Collected data entries
----
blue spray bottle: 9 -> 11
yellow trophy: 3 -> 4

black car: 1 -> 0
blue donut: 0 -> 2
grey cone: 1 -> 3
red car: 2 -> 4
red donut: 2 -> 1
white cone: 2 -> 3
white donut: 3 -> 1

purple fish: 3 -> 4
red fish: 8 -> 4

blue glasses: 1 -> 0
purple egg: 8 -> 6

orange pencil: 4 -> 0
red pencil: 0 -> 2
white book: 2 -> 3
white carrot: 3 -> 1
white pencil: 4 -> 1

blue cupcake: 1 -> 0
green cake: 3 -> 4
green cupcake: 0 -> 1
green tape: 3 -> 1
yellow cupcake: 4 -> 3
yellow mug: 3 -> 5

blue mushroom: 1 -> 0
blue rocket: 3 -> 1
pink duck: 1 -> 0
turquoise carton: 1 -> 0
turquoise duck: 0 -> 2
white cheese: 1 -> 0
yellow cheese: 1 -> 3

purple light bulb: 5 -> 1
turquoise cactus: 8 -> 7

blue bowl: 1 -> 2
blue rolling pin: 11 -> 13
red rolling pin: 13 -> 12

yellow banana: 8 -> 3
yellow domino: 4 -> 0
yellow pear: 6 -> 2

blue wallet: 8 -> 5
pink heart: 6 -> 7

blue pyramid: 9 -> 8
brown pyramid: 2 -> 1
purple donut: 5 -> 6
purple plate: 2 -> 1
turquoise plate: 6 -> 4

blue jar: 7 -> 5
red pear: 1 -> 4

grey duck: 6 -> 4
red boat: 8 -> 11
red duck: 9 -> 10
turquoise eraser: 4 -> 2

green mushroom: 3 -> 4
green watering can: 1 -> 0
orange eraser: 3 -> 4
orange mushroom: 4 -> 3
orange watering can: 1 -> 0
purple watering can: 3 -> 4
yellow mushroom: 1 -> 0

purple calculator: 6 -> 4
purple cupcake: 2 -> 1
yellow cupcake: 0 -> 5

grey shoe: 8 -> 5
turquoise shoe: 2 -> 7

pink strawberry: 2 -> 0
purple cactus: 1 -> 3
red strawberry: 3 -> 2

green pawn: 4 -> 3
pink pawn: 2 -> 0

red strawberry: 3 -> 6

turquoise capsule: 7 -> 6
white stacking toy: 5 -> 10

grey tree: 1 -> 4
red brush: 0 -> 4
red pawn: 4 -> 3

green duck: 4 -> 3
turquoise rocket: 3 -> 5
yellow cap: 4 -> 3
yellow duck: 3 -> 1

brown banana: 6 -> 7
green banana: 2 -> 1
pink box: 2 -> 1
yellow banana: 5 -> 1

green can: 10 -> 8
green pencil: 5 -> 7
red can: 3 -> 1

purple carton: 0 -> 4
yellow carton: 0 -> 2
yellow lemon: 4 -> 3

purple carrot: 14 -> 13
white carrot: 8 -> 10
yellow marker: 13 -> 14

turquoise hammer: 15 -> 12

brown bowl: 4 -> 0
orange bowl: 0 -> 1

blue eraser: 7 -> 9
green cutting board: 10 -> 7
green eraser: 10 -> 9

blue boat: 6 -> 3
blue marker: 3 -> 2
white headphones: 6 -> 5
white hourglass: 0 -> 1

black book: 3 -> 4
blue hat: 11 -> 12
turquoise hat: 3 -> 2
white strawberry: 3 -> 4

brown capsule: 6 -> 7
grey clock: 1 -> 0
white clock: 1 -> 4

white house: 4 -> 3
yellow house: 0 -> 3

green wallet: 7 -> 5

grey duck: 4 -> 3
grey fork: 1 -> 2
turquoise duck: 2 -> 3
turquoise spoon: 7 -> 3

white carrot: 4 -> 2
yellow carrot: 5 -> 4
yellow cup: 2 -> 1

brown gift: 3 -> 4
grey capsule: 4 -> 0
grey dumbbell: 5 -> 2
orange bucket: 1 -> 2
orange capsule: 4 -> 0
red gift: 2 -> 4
----
Problem description
When you answer, output each line of the data exactly as given, from its first line up to and including the one with "red pear: 1 -> 4".

Solution to this exercise
blue spray bottle: 9 -> 11
yellow trophy: 3 -> 4

black car: 1 -> 0
blue donut: 0 -> 2
grey cone: 1 -> 3
red car: 2 -> 4
red donut: 2 -> 1
white cone: 2 -> 3
white donut: 3 -> 1

purple fish: 3 -> 4
red fish: 8 -> 4

blue glasses: 1 -> 0
purple egg: 8 -> 6

orange pencil: 4 -> 0
red pencil: 0 -> 2
white book: 2 -> 3
white carrot: 3 -> 1
white pencil: 4 -> 1

blue cupcake: 1 -> 0
green cake: 3 -> 4
green cupcake: 0 -> 1
green tape: 3 -> 1
yellow cupcake: 4 -> 3
yellow mug: 3 -> 5

blue mushroom: 1 -> 0
blue rocket: 3 -> 1
pink duck: 1 -> 0
turquoise carton: 1 -> 0
turquoise duck: 0 -> 2
white cheese: 1 -> 0
yellow cheese: 1 -> 3

purple light bulb: 5 -> 1
turquoise cactus: 8 -> 7

blue bowl: 1 -> 2
blue rolling pin: 11 -> 13
red rolling pin: 13 -> 12

yellow banana: 8 -> 3
yellow domino: 4 -> 0
yellow pear: 6 -> 2

blue wallet: 8 -> 5
pink heart: 6 -> 7

blue pyramid: 9 -> 8
brown pyramid: 2 -> 1
purple donut: 5 -> 6
purple plate: 2 -> 1
turquoise plate: 6 -> 4

blue jar: 7 -> 5
red pear: 1 -> 4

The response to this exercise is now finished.